— EXERCISE INSTRUCTIONS —
Only the lines from the top of the data through the line with "none -> brown brick E10:H10 level 1" should be repeated, each exactly as written.

(Stored items)
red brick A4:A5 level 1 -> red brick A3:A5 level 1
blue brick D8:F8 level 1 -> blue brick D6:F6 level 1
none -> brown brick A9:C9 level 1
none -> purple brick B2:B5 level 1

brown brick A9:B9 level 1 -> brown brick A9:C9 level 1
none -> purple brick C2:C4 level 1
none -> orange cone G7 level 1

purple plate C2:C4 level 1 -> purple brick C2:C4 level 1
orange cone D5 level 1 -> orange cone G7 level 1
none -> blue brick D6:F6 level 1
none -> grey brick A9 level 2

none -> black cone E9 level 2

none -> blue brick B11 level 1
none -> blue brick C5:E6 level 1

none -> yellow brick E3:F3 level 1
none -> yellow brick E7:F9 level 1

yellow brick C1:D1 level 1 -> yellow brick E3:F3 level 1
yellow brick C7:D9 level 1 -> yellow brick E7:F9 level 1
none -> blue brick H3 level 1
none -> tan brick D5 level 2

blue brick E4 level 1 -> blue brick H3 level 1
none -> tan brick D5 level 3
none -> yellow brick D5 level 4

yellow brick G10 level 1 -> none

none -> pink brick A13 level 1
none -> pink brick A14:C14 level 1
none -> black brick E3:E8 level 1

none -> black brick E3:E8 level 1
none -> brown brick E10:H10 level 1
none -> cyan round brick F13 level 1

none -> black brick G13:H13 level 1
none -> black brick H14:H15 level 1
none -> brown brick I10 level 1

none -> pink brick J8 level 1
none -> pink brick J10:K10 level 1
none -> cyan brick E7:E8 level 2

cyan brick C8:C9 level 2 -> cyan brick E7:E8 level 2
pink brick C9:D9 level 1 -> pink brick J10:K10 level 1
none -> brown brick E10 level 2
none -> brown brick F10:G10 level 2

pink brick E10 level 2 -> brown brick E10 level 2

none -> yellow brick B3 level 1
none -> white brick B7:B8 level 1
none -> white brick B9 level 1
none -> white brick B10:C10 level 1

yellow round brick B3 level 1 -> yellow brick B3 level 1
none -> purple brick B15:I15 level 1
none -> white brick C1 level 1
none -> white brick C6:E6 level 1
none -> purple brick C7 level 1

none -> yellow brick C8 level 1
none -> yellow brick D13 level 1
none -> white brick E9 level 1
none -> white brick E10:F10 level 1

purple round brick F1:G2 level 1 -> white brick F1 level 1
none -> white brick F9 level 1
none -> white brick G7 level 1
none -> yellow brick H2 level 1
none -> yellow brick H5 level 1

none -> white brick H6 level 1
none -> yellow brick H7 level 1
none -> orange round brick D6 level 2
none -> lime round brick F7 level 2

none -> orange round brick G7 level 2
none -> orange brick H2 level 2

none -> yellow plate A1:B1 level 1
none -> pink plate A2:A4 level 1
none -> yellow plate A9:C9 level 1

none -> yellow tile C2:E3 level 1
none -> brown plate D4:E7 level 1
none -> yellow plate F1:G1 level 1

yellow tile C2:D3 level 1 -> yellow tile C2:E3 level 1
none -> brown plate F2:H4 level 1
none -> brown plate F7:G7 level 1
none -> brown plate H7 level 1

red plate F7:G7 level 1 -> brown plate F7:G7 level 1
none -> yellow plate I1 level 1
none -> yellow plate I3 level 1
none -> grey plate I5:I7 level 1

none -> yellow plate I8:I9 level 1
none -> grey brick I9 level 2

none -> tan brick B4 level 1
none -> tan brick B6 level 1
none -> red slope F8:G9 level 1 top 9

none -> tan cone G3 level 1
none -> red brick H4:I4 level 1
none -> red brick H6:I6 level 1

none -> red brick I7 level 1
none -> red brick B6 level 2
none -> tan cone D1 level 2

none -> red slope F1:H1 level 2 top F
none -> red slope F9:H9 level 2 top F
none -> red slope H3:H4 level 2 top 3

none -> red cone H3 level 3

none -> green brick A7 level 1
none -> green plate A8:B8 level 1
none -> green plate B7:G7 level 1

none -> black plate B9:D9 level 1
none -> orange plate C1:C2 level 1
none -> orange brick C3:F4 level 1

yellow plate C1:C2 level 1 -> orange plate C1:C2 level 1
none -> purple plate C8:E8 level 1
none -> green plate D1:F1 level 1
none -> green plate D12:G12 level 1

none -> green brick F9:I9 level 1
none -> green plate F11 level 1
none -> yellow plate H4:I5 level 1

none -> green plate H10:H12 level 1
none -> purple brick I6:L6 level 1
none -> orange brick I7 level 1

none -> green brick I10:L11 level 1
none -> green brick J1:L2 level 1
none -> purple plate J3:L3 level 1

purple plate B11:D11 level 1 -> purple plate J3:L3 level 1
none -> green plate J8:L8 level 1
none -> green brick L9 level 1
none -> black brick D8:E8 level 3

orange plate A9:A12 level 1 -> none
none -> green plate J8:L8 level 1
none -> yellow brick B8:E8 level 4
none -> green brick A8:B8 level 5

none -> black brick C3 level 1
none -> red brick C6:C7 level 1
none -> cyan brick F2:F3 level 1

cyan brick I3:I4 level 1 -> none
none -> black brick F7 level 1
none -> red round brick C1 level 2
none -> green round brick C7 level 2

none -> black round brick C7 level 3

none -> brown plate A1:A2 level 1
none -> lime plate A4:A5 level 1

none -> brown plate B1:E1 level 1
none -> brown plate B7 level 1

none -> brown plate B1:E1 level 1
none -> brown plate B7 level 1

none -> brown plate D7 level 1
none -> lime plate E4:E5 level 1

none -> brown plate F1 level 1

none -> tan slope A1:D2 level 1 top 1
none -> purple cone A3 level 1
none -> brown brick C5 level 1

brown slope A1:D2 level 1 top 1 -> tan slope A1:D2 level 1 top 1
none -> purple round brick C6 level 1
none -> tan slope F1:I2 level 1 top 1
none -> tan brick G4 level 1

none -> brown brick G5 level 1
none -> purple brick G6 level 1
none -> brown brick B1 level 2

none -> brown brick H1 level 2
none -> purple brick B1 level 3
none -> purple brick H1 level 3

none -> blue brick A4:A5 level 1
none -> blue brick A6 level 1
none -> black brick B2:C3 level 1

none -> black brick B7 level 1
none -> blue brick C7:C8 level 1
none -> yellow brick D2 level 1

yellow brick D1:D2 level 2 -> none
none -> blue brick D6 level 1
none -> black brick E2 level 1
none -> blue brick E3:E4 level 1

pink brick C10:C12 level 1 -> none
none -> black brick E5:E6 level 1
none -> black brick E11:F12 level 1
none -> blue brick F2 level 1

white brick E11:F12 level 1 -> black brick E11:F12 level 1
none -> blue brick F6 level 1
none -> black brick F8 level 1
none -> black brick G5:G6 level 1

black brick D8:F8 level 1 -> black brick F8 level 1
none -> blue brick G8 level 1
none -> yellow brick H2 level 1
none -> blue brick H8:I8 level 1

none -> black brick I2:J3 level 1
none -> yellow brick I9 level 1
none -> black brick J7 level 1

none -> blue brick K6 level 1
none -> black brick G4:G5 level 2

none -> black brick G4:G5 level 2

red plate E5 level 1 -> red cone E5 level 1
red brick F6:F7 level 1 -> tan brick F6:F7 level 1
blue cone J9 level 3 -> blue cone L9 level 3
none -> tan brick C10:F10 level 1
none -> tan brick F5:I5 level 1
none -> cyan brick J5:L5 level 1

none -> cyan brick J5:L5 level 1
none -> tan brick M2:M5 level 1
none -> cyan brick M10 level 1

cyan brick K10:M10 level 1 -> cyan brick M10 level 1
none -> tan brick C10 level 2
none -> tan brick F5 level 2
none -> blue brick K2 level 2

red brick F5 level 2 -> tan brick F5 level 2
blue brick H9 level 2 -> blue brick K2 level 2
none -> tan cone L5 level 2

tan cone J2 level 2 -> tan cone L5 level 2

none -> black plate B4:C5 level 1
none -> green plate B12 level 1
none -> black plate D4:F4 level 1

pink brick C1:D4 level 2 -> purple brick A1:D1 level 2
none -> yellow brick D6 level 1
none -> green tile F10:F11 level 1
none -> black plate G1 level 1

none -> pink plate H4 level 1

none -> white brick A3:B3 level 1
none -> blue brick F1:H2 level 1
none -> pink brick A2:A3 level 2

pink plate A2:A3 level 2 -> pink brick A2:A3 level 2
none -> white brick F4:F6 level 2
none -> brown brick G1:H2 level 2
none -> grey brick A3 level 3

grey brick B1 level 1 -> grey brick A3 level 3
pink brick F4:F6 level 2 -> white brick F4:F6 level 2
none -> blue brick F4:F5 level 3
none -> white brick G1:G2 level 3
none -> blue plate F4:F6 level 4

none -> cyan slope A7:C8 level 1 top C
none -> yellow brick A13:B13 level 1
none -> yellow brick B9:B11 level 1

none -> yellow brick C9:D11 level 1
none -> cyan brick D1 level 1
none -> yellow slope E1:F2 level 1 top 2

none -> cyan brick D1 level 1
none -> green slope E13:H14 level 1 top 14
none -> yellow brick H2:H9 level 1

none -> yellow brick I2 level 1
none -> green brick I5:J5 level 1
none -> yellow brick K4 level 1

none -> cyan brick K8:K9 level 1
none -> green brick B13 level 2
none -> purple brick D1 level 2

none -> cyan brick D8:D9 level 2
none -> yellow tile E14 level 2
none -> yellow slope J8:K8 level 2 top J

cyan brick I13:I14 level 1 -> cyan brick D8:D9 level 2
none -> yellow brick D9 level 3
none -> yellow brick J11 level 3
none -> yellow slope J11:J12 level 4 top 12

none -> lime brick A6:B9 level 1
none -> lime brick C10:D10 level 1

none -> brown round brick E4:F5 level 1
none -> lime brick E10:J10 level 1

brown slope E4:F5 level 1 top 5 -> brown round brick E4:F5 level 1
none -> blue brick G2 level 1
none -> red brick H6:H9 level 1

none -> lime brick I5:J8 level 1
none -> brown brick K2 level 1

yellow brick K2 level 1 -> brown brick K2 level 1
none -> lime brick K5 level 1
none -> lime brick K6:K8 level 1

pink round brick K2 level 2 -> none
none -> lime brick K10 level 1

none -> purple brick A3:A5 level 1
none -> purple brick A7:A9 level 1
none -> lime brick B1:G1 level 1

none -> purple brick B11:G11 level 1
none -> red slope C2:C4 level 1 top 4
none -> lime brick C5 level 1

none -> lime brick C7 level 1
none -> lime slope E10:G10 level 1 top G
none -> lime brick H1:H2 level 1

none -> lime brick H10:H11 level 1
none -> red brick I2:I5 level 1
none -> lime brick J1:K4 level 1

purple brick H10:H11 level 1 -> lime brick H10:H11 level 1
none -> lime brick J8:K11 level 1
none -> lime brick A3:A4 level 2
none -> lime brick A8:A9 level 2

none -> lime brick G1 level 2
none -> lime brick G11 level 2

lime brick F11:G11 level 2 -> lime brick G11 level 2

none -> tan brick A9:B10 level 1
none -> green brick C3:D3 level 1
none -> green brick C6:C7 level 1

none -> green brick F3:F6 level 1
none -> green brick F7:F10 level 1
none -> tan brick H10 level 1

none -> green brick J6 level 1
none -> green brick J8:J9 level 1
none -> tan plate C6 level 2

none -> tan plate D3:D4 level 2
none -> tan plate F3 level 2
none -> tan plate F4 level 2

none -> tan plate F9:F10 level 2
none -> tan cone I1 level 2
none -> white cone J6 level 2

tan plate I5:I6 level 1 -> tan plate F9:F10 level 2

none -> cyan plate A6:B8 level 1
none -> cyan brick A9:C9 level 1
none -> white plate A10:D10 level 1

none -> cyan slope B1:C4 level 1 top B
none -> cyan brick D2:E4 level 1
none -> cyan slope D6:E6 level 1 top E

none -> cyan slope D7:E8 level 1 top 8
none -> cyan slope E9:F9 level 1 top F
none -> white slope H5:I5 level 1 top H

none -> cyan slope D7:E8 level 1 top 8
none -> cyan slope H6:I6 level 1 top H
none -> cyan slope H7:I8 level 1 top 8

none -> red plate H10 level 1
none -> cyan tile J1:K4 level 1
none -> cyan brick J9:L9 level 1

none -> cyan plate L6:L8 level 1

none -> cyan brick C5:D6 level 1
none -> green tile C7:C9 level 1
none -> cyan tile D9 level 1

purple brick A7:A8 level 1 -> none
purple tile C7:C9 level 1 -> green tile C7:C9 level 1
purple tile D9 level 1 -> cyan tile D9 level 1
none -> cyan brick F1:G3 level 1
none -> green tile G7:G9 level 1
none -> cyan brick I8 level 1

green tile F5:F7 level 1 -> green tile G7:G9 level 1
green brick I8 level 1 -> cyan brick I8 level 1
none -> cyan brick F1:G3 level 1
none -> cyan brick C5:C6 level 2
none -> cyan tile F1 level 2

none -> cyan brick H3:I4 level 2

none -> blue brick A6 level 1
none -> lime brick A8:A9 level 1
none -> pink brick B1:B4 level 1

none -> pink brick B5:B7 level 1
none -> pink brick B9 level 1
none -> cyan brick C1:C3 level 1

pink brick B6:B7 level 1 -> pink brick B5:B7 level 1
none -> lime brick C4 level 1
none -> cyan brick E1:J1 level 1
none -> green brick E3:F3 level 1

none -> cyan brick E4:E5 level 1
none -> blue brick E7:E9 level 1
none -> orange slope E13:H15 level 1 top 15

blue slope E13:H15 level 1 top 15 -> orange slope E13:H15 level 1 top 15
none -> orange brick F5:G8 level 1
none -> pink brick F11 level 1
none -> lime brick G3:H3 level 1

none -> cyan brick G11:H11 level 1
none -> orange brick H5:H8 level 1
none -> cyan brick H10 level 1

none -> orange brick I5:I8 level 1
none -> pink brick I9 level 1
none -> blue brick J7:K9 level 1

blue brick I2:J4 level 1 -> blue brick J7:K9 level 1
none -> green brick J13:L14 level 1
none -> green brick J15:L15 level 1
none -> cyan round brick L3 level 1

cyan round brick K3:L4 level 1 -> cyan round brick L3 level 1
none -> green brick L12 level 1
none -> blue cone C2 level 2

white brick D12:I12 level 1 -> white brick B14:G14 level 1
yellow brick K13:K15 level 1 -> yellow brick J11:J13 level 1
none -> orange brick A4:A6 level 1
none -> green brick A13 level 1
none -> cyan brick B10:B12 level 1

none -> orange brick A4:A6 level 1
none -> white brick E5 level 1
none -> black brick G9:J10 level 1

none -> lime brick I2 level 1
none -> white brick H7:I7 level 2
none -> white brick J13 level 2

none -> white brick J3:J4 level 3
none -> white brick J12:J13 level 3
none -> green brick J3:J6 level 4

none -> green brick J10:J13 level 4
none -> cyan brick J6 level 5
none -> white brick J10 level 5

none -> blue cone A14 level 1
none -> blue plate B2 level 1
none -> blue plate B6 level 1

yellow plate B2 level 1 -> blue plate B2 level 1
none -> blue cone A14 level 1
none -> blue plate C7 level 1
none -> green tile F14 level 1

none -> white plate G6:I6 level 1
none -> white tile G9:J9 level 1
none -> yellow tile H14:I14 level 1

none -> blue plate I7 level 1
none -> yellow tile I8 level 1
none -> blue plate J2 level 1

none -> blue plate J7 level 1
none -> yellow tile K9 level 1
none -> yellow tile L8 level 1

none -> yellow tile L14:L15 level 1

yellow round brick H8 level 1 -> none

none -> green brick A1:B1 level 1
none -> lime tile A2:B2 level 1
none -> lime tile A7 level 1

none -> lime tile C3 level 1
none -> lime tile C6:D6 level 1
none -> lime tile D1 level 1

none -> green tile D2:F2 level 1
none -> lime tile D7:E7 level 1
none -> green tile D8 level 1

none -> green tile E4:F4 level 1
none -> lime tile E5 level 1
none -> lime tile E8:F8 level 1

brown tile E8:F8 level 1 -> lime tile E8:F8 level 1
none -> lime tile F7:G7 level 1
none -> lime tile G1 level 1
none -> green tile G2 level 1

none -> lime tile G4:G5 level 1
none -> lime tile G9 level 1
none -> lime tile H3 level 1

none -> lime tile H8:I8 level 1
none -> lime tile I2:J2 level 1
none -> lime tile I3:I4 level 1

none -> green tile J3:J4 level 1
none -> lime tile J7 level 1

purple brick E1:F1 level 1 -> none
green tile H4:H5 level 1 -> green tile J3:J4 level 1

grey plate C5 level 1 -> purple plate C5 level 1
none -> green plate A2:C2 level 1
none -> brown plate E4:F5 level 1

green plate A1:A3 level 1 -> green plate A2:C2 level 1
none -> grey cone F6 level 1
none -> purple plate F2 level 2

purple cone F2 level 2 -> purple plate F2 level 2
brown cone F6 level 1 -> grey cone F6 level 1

— RESULT BELOW —
red brick A4:A5 level 1 -> red brick A3:A5 level 1
blue brick D8:F8 level 1 -> blue brick D6:F6 level 1
none -> brown brick A9:C9 level 1
none -> purple brick B2:B5 level 1

brown brick A9:B9 level 1 -> brown brick A9:C9 level 1
none -> purple brick C2:C4 level 1
none -> orange cone G7 level 1

purple plate C2:C4 level 1 -> purple brick C2:C4 level 1
orange cone D5 level 1 -> orange cone G7 level 1
none -> blue brick D6:F6 level 1
none -> grey brick A9 level 2

none -> black cone E9 level 2

none -> blue brick B11 level 1
none -> blue brick C5:E6 level 1

none -> yellow brick E3:F3 level 1
none -> yellow brick E7:F9 level 1

yellow brick C1:D1 level 1 -> yellow brick E3:F3 level 1
yellow brick C7:D9 level 1 -> yellow brick E7:F9 level 1
none -> blue brick H3 level 1
none -> tan brick D5 level 2

blue brick E4 level 1 -> blue brick H3 level 1
none -> tan brick D5 level 3
none -> yellow brick D5 level 4

yellow brick G10 level 1 -> none

none -> pink brick A13 level 1
none -> pink brick A14:C14 level 1
none -> black brick E3:E8 level 1

none -> black brick E3:E8 level 1
none -> brown brick E10:H10 level 1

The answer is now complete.